**WORK REQUIRED:**
State how many lines of the entries hold the string "white", and output nothing but that count.

**SUPPLIED RECORDS:**

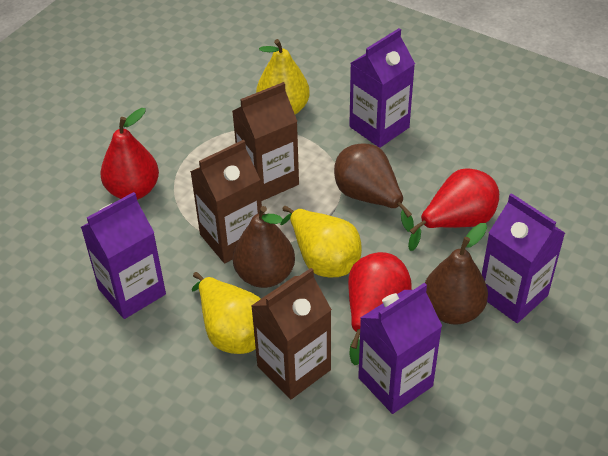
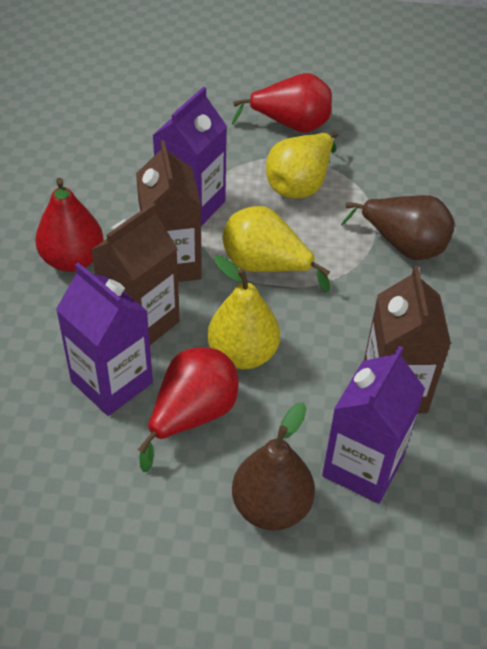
brown pear: [233,206,295,288] [334,143,414,232] [425,223,488,325] = 3 -> [232,402,315,531] [341,195,455,260] = 2
purple carton: [81,192,166,319] [349,28,415,148] [358,283,442,414] [482,193,565,323] = 4 -> [56,263,153,416] [152,87,227,226] [322,346,425,504] = 3

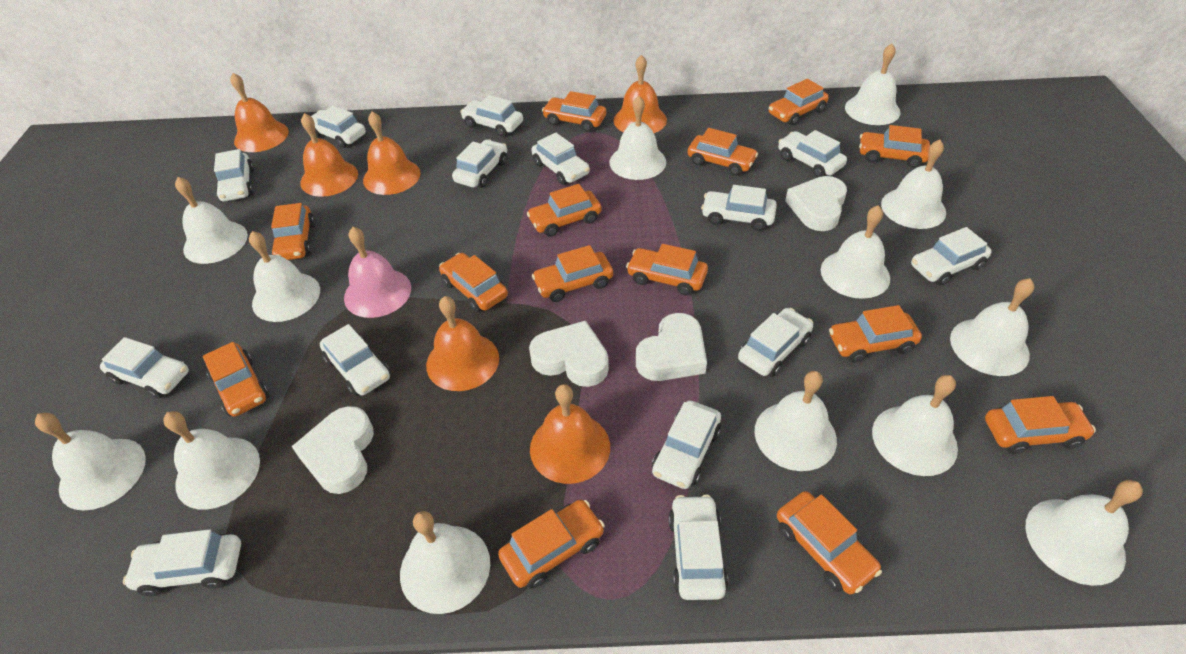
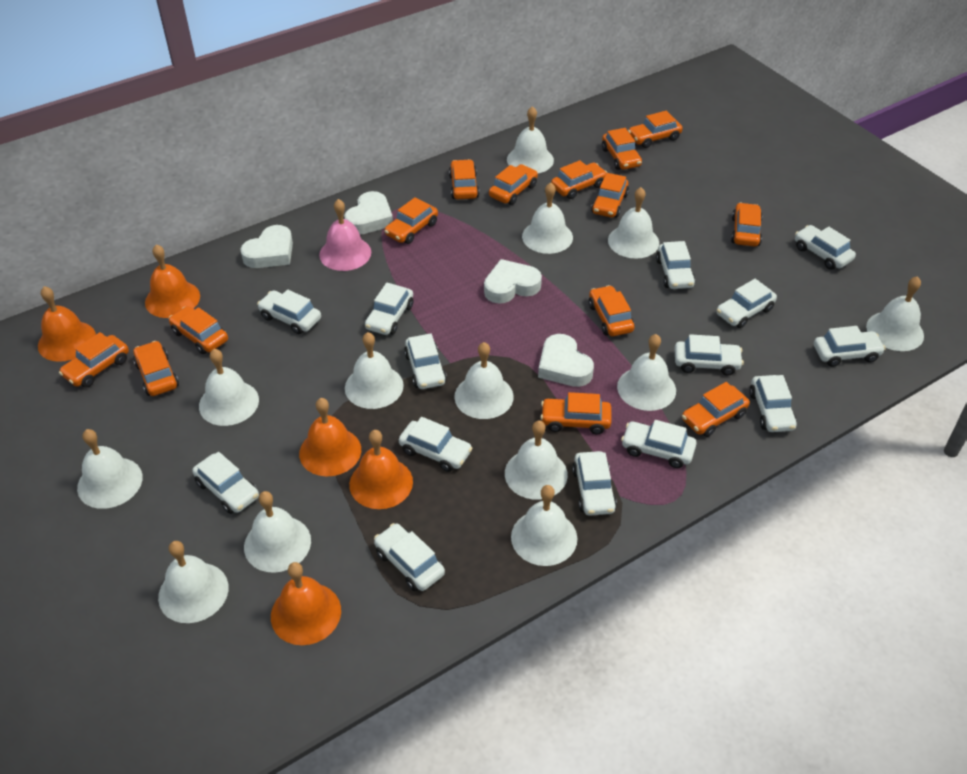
orange bell: [230,73,289,152] [300,113,358,197] [363,111,420,195] [426,296,499,391] [530,384,610,484] [614,55,667,133] = 6 -> [38,286,96,362] [145,244,200,318] [271,562,341,645] [299,398,361,476] [349,430,413,509] = 5

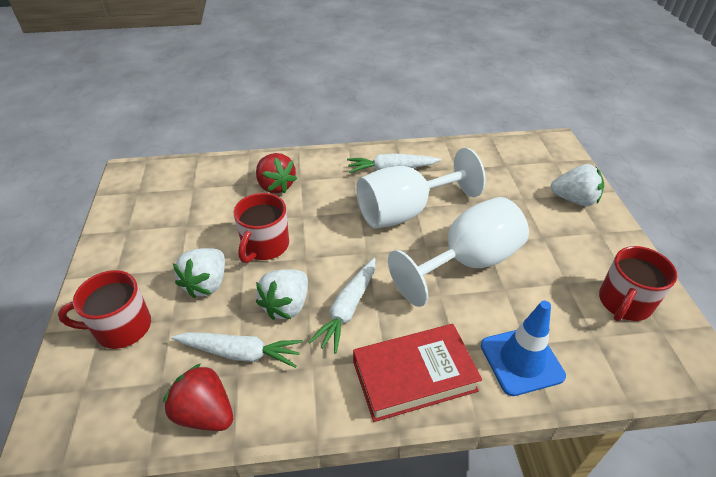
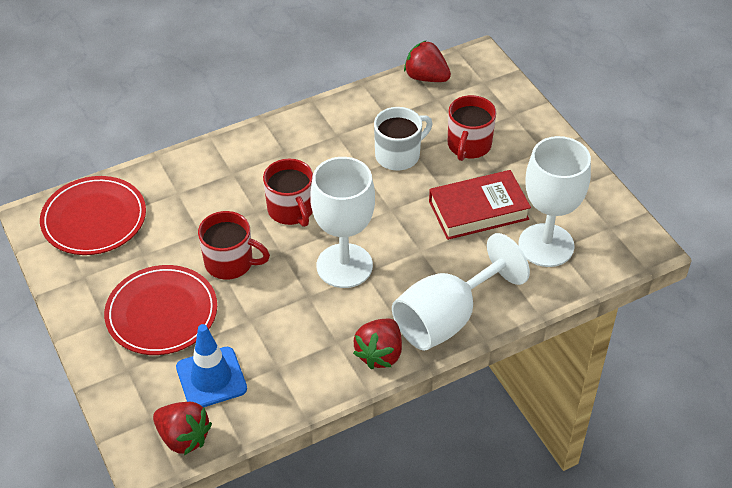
red plate: none = 0 -> [40,176,146,255] [104,265,217,355] = 2
red strawberry: [163,364,233,431] [256,153,297,194] = 2 -> [153,402,212,455] [353,318,402,369] [404,41,451,82] = 3
white carrot: [171,332,303,368] [309,258,375,353] [347,153,441,173] = 3 -> none = 0
white goblet: [356,148,486,229] [388,197,529,307] = 2 -> [310,157,375,288] [392,233,530,351] [519,136,591,267] = 3
white mug: none = 0 -> [374,107,433,170] = 1
white strawberry: [173,248,225,298] [256,269,308,320] [551,164,604,206] = 3 -> none = 0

**SOLUTION TO THIS PROBLEM:**
4